**WHAT THE EXERCISE ASKS**:
Retype each record below word for word, pictures excluded.

--- START ---

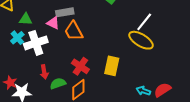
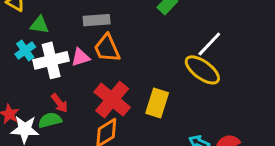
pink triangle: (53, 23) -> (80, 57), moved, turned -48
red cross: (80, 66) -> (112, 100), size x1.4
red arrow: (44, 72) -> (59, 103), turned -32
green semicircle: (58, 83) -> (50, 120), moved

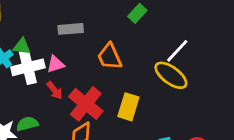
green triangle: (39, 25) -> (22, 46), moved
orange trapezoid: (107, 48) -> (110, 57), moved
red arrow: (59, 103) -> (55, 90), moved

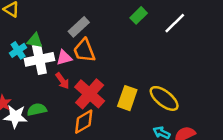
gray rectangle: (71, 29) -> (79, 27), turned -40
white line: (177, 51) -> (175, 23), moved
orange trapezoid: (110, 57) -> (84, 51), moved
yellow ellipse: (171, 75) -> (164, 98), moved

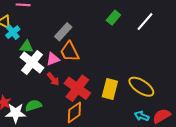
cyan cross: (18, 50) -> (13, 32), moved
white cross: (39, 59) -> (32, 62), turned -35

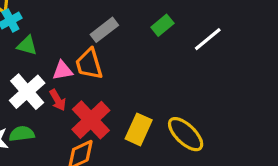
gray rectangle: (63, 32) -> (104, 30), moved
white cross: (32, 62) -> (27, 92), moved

--- END ---

**PROBLEM SOLUTION**:
pink triangle: (53, 23) -> (80, 57), moved, turned -48
red cross: (80, 66) -> (112, 100), size x1.4
red arrow: (44, 72) -> (59, 103), turned -32
green semicircle: (58, 83) -> (50, 120), moved

green triangle: (39, 25) -> (22, 46), moved
orange trapezoid: (107, 48) -> (110, 57), moved
red arrow: (59, 103) -> (55, 90), moved

gray rectangle: (71, 29) -> (79, 27), turned -40
white line: (177, 51) -> (175, 23), moved
orange trapezoid: (110, 57) -> (84, 51), moved
yellow ellipse: (171, 75) -> (164, 98), moved

cyan cross: (18, 50) -> (13, 32), moved
white cross: (39, 59) -> (32, 62), turned -35

gray rectangle: (63, 32) -> (104, 30), moved
white cross: (32, 62) -> (27, 92), moved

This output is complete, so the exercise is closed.